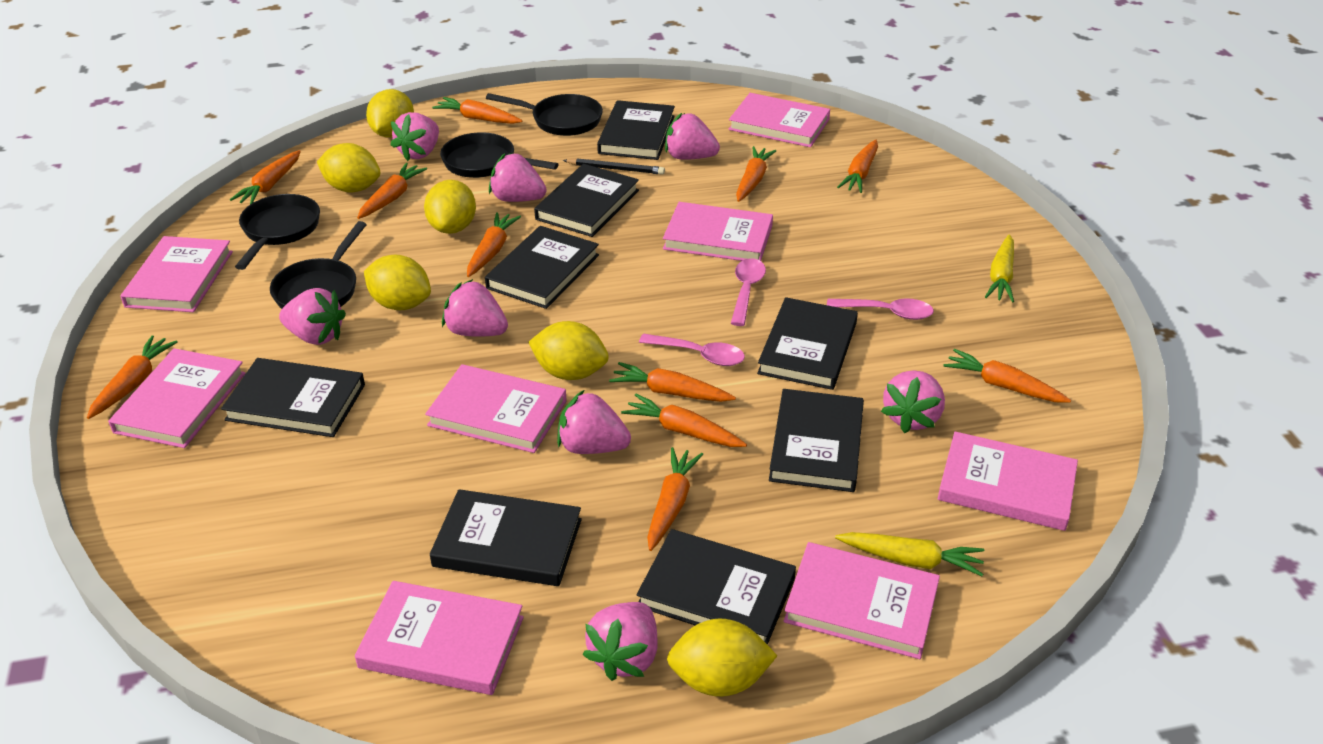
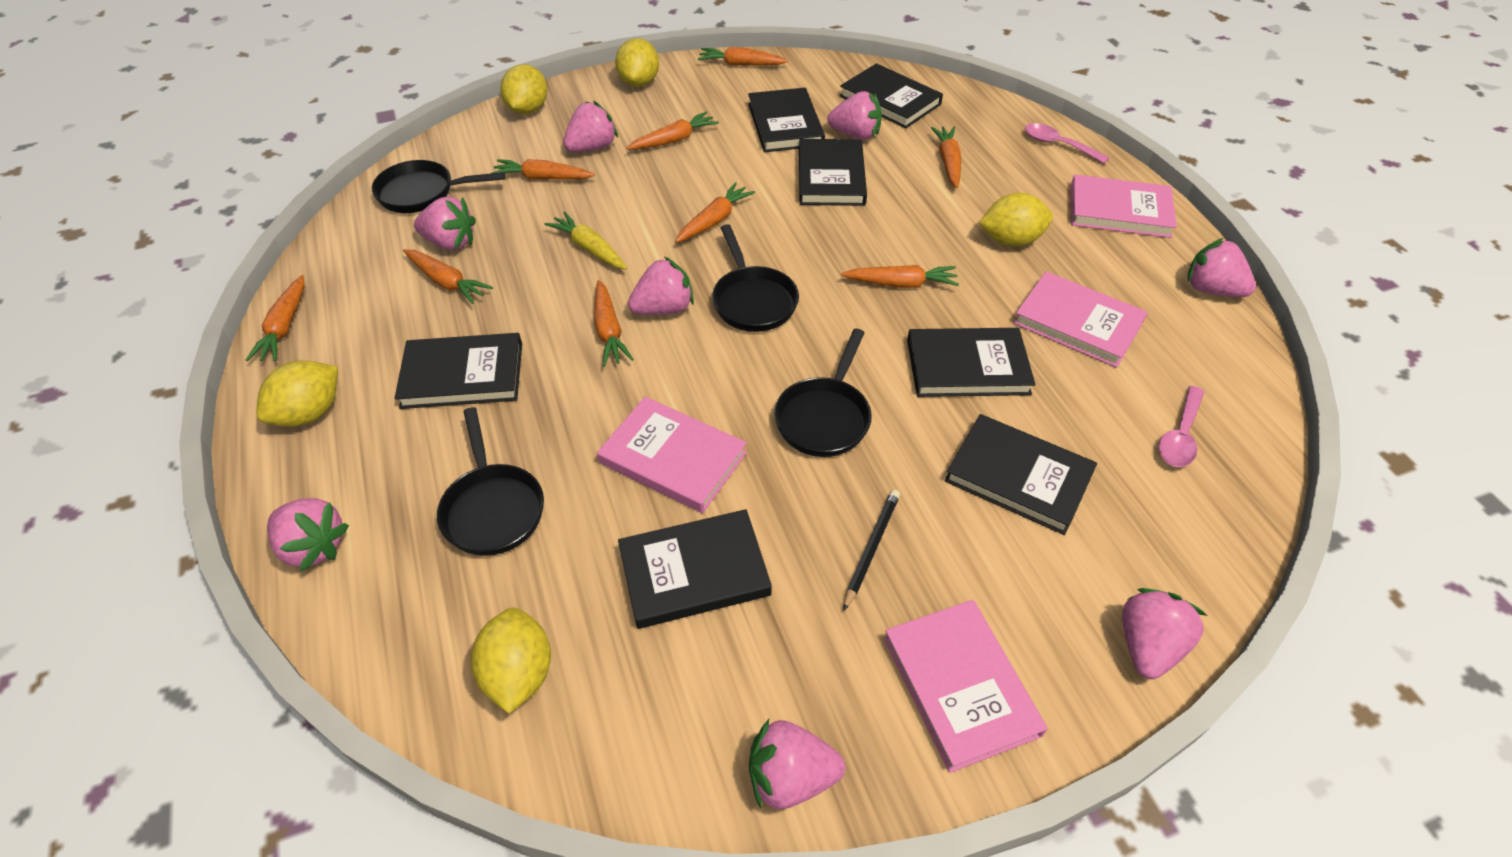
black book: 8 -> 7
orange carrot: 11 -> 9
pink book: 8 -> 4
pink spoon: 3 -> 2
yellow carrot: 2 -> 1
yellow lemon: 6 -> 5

☆ ☆ ☆ ☆

ABOUT THIS TASK>
Reproduce each line of the entries above from the one containing "orange carrot: 11 -> 9" through the last, exactly, and no other line.

RESPONSE TO THE EXERCISE>
orange carrot: 11 -> 9
pink book: 8 -> 4
pink spoon: 3 -> 2
yellow carrot: 2 -> 1
yellow lemon: 6 -> 5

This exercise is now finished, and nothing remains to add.